◆ ABOUT THIS EXERCISE:
From the first line to the last, write out the material exactly.

◆ MATERIAL FOR THIS EXERCISE:

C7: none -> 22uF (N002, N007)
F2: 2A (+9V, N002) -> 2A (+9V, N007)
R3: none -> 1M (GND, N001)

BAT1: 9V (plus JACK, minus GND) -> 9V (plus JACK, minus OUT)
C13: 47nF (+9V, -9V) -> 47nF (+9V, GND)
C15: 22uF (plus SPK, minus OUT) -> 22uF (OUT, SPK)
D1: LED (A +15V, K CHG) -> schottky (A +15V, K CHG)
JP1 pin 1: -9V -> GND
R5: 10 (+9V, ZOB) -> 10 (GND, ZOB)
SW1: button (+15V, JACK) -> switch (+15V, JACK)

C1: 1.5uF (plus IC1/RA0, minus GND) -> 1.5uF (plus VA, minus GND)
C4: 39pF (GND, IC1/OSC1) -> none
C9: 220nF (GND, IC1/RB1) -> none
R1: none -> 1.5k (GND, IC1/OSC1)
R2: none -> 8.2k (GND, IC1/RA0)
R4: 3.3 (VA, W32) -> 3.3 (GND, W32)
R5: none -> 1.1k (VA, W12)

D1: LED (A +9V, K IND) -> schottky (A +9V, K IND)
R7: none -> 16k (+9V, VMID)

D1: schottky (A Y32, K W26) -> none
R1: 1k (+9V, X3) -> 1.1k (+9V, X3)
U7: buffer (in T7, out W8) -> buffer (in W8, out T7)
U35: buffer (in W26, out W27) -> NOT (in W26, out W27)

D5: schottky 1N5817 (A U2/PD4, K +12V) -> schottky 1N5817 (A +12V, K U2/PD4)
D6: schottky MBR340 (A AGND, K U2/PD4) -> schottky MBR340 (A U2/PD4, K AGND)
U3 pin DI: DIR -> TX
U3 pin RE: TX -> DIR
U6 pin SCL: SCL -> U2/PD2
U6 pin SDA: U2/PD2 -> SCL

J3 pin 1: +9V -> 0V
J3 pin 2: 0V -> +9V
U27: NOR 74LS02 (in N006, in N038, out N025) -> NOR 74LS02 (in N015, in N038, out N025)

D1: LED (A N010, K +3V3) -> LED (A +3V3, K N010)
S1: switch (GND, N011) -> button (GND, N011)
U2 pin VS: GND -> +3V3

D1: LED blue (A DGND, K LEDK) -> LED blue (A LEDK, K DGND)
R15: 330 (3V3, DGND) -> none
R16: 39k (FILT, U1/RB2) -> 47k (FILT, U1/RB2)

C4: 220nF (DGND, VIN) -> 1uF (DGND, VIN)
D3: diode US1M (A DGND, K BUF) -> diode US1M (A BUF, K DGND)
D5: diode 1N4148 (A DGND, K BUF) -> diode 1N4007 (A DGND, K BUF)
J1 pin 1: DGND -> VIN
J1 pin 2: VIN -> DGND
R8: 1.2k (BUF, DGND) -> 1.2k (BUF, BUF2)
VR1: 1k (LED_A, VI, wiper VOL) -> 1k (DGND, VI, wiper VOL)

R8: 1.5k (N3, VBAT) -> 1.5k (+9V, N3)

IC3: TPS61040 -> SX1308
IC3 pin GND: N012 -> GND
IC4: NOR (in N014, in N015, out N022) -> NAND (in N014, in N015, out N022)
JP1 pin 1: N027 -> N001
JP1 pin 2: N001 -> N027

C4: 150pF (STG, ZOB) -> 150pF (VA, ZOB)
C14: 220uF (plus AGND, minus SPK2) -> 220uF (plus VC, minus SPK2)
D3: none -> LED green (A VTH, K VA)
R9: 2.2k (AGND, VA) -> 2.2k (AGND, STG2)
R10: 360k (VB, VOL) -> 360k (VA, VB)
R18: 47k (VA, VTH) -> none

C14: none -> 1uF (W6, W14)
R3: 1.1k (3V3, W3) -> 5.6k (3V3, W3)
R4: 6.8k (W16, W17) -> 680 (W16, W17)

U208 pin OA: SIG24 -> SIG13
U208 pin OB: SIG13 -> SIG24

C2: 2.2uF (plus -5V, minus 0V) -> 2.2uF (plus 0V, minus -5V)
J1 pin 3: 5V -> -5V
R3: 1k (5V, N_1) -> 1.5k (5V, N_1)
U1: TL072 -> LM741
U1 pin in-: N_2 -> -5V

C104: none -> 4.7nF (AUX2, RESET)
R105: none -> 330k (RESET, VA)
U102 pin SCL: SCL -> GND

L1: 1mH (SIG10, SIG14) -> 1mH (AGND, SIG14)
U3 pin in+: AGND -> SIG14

◆ TASK RESPONSE:
C7: none -> 22uF (N002, N007)
F2: 2A (+9V, N002) -> 2A (+9V, N007)
R3: none -> 1M (GND, N001)

BAT1: 9V (plus JACK, minus GND) -> 9V (plus JACK, minus OUT)
C13: 47nF (+9V, -9V) -> 47nF (+9V, GND)
C15: 22uF (plus SPK, minus OUT) -> 22uF (OUT, SPK)
D1: LED (A +15V, K CHG) -> schottky (A +15V, K CHG)
JP1 pin 1: -9V -> GND
R5: 10 (+9V, ZOB) -> 10 (GND, ZOB)
SW1: button (+15V, JACK) -> switch (+15V, JACK)

C1: 1.5uF (plus IC1/RA0, minus GND) -> 1.5uF (plus VA, minus GND)
C4: 39pF (GND, IC1/OSC1) -> none
C9: 220nF (GND, IC1/RB1) -> none
R1: none -> 1.5k (GND, IC1/OSC1)
R2: none -> 8.2k (GND, IC1/RA0)
R4: 3.3 (VA, W32) -> 3.3 (GND, W32)
R5: none -> 1.1k (VA, W12)

D1: LED (A +9V, K IND) -> schottky (A +9V, K IND)
R7: none -> 16k (+9V, VMID)

D1: schottky (A Y32, K W26) -> none
R1: 1k (+9V, X3) -> 1.1k (+9V, X3)
U7: buffer (in T7, out W8) -> buffer (in W8, out T7)
U35: buffer (in W26, out W27) -> NOT (in W26, out W27)

D5: schottky 1N5817 (A U2/PD4, K +12V) -> schottky 1N5817 (A +12V, K U2/PD4)
D6: schottky MBR340 (A AGND, K U2/PD4) -> schottky MBR340 (A U2/PD4, K AGND)
U3 pin DI: DIR -> TX
U3 pin RE: TX -> DIR
U6 pin SCL: SCL -> U2/PD2
U6 pin SDA: U2/PD2 -> SCL

J3 pin 1: +9V -> 0V
J3 pin 2: 0V -> +9V
U27: NOR 74LS02 (in N006, in N038, out N025) -> NOR 74LS02 (in N015, in N038, out N025)

D1: LED (A N010, K +3V3) -> LED (A +3V3, K N010)
S1: switch (GND, N011) -> button (GND, N011)
U2 pin VS: GND -> +3V3

D1: LED blue (A DGND, K LEDK) -> LED blue (A LEDK, K DGND)
R15: 330 (3V3, DGND) -> none
R16: 39k (FILT, U1/RB2) -> 47k (FILT, U1/RB2)

C4: 220nF (DGND, VIN) -> 1uF (DGND, VIN)
D3: diode US1M (A DGND, K BUF) -> diode US1M (A BUF, K DGND)
D5: diode 1N4148 (A DGND, K BUF) -> diode 1N4007 (A DGND, K BUF)
J1 pin 1: DGND -> VIN
J1 pin 2: VIN -> DGND
R8: 1.2k (BUF, DGND) -> 1.2k (BUF, BUF2)
VR1: 1k (LED_A, VI, wiper VOL) -> 1k (DGND, VI, wiper VOL)

R8: 1.5k (N3, VBAT) -> 1.5k (+9V, N3)

IC3: TPS61040 -> SX1308
IC3 pin GND: N012 -> GND
IC4: NOR (in N014, in N015, out N022) -> NAND (in N014, in N015, out N022)
JP1 pin 1: N027 -> N001
JP1 pin 2: N001 -> N027

C4: 150pF (STG, ZOB) -> 150pF (VA, ZOB)
C14: 220uF (plus AGND, minus SPK2) -> 220uF (plus VC, minus SPK2)
D3: none -> LED green (A VTH, K VA)
R9: 2.2k (AGND, VA) -> 2.2k (AGND, STG2)
R10: 360k (VB, VOL) -> 360k (VA, VB)
R18: 47k (VA, VTH) -> none

C14: none -> 1uF (W6, W14)
R3: 1.1k (3V3, W3) -> 5.6k (3V3, W3)
R4: 6.8k (W16, W17) -> 680 (W16, W17)

U208 pin OA: SIG24 -> SIG13
U208 pin OB: SIG13 -> SIG24

C2: 2.2uF (plus -5V, minus 0V) -> 2.2uF (plus 0V, minus -5V)
J1 pin 3: 5V -> -5V
R3: 1k (5V, N_1) -> 1.5k (5V, N_1)
U1: TL072 -> LM741
U1 pin in-: N_2 -> -5V

C104: none -> 4.7nF (AUX2, RESET)
R105: none -> 330k (RESET, VA)
U102 pin SCL: SCL -> GND

L1: 1mH (SIG10, SIG14) -> 1mH (AGND, SIG14)
U3 pin in+: AGND -> SIG14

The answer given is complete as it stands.